# [YOUR ASSIGNMENT]
In the entries below, the word "slope" appears on some lines. Copy each of those lines.

[Stored data]
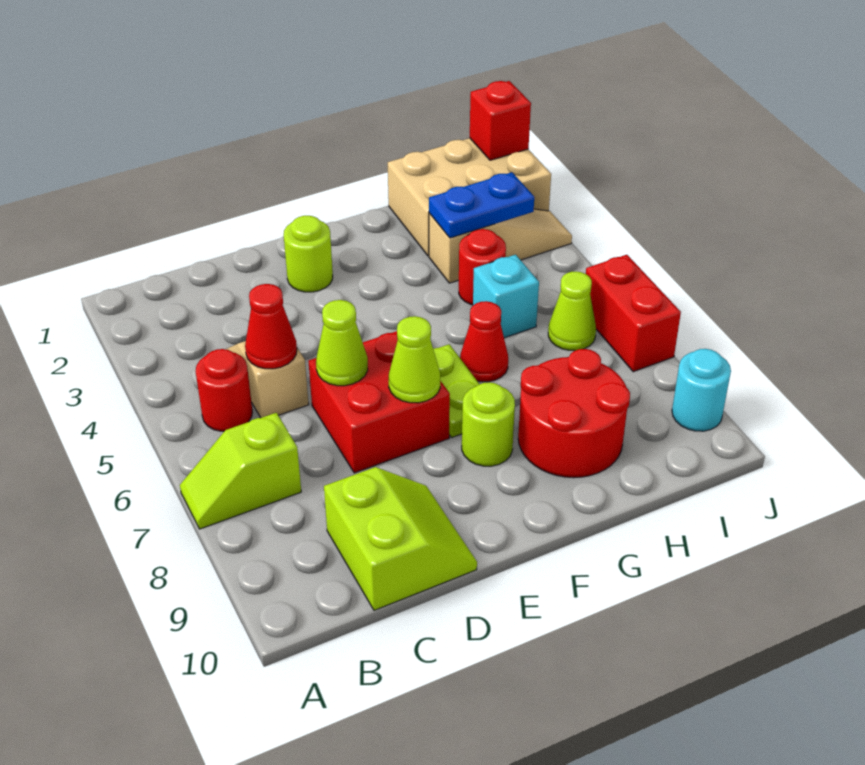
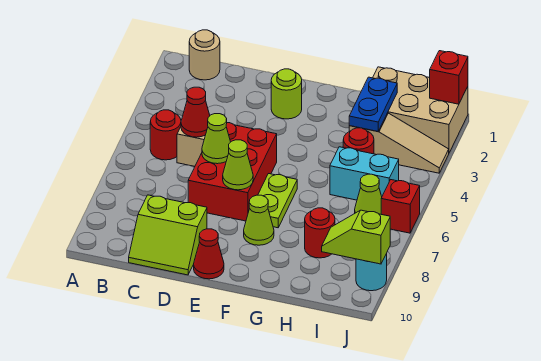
lime slope A7:B7 level 1 top B -> lime slope I9:J9 level 2 top J
none -> tan round brick B1 level 1
lime slope C9:D10 level 1 top C -> lime slope C9:D10 level 1 top 9
red brick D6:E7 level 1 -> red brick D5:E7 level 1
lime round brick F8 level 1 -> lime cone F8 level 1
red cone G6 level 1 -> red cone E10 level 1
red round brick G8:H9 level 1 -> red round brick H8 level 1
blue plate H3:I3 level 2 -> blue plate H2:H3 level 2
cyan brick H5 level 1 -> cyan brick H5:I5 level 1
red brick J6:J7 level 1 -> red brick J6 level 1

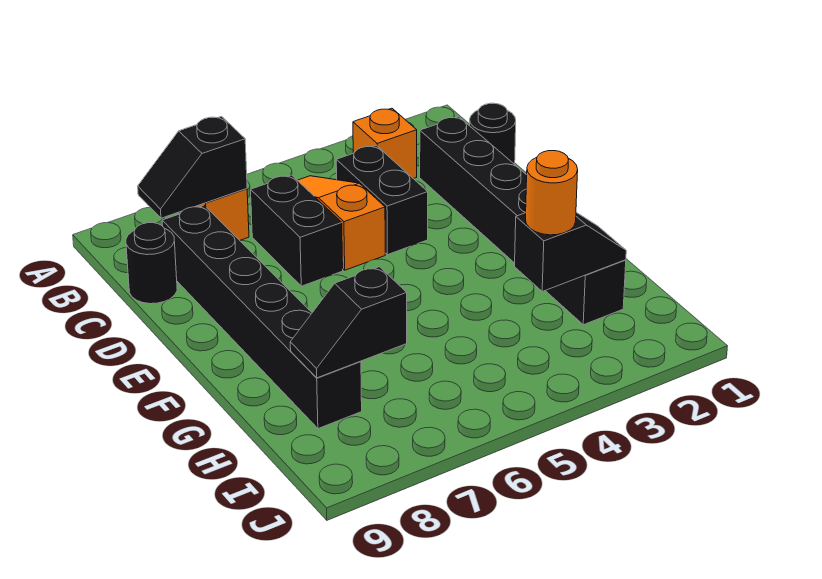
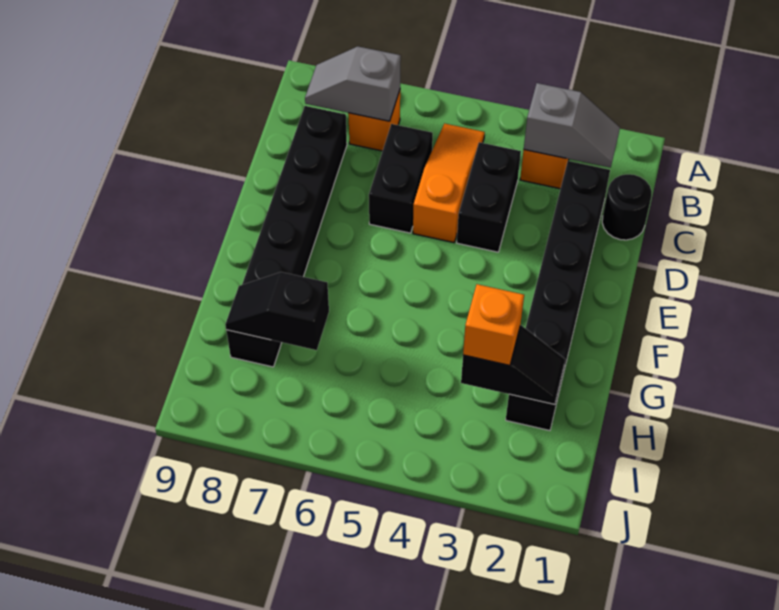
none -> grey slope B2:B3 level 2 top 3
black slope B7:B8 level 2 top 7 -> grey slope B7:B8 level 2 top 7
black round brick C9 level 1 -> none
orange round brick H3 level 3 -> orange brick H3 level 3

# [FINISHED TASK]
lime slope A7:B7 level 1 top B -> lime slope I9:J9 level 2 top J
lime slope C9:D10 level 1 top C -> lime slope C9:D10 level 1 top 9
none -> grey slope B2:B3 level 2 top 3
black slope B7:B8 level 2 top 7 -> grey slope B7:B8 level 2 top 7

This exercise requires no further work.